• What is needed: Among the records below, find the lines with the word "capsule" and copy them.

-- Opening Marker --

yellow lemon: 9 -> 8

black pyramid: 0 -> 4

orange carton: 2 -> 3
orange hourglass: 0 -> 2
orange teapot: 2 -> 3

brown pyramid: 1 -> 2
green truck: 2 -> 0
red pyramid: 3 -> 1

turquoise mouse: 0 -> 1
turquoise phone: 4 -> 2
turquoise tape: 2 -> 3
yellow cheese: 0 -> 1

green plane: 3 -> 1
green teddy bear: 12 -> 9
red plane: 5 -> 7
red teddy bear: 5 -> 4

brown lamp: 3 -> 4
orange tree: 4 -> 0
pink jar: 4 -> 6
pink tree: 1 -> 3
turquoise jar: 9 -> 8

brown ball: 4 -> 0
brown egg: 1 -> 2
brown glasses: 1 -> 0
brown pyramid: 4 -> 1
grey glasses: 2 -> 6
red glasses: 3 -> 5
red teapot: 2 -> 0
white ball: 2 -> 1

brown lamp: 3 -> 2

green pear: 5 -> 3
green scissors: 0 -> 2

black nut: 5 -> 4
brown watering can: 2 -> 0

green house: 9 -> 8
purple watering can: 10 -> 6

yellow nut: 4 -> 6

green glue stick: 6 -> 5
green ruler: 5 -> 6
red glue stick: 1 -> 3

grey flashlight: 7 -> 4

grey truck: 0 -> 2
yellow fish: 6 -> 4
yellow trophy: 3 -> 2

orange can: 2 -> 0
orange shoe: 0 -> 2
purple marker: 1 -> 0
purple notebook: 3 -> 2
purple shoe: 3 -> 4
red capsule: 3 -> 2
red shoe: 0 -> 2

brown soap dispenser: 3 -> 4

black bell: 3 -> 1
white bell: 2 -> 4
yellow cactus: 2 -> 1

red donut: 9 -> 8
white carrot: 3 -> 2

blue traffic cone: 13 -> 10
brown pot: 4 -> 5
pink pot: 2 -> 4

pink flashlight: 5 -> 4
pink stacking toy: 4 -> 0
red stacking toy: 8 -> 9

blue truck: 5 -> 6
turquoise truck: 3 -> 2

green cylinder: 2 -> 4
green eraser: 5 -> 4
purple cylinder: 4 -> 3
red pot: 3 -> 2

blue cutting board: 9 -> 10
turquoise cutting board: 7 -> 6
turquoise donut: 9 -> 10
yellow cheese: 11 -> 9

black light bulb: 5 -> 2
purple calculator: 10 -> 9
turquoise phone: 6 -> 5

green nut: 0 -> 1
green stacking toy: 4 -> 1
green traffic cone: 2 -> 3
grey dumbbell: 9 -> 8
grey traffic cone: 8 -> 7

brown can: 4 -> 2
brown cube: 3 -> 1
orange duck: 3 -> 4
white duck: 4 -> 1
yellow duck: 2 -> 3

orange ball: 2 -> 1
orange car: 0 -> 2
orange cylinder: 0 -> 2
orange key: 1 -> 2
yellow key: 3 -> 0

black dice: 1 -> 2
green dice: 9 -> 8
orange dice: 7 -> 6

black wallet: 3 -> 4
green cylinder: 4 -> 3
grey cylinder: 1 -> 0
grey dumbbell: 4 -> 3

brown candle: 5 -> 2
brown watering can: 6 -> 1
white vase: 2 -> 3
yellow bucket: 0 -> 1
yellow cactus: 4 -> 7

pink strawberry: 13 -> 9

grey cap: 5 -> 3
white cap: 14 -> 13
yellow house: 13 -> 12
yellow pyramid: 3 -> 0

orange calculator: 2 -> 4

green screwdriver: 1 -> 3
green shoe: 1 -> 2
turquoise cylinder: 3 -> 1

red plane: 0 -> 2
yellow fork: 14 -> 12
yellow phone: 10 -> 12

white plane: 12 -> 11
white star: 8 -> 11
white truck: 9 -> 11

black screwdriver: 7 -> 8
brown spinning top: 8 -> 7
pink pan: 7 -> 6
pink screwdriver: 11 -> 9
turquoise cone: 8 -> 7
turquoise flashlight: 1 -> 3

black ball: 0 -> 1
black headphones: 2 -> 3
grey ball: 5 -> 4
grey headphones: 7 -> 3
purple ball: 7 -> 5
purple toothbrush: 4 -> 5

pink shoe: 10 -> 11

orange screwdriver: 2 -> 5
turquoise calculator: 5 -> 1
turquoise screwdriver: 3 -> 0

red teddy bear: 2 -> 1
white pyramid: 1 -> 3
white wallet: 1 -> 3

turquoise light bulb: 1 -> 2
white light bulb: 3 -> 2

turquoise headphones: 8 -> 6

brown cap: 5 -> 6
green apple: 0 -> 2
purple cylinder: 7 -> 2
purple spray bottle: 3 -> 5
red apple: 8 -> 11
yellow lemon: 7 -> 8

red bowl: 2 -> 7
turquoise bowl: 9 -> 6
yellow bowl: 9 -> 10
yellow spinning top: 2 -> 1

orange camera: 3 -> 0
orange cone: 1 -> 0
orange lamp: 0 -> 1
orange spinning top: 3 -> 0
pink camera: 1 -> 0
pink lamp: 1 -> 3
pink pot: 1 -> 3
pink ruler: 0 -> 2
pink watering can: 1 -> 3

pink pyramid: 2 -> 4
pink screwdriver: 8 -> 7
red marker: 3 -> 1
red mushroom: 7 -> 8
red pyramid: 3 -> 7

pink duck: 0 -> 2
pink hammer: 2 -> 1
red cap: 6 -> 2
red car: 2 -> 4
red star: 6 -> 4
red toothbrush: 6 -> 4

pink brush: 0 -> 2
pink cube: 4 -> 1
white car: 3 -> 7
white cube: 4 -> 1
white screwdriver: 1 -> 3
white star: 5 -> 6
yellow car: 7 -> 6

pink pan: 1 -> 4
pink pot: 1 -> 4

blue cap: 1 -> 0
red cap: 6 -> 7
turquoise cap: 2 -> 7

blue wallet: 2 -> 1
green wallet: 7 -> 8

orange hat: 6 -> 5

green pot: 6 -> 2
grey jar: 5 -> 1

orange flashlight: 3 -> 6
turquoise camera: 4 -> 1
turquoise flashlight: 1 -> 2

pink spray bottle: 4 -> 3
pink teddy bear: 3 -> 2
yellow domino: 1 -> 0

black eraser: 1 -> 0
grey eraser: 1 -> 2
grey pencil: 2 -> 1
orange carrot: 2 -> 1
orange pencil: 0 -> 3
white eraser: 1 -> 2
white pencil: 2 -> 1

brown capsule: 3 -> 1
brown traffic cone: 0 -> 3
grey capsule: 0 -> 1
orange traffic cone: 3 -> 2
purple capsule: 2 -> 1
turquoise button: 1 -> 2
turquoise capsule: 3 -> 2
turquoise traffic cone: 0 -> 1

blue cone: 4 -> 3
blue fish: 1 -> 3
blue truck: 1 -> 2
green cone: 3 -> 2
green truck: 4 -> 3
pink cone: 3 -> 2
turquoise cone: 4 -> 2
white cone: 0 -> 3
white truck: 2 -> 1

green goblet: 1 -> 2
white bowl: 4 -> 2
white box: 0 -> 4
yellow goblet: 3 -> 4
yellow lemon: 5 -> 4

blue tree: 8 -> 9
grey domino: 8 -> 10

-- Closing Marker --

• Written solution:
red capsule: 3 -> 2
brown capsule: 3 -> 1
grey capsule: 0 -> 1
purple capsule: 2 -> 1
turquoise capsule: 3 -> 2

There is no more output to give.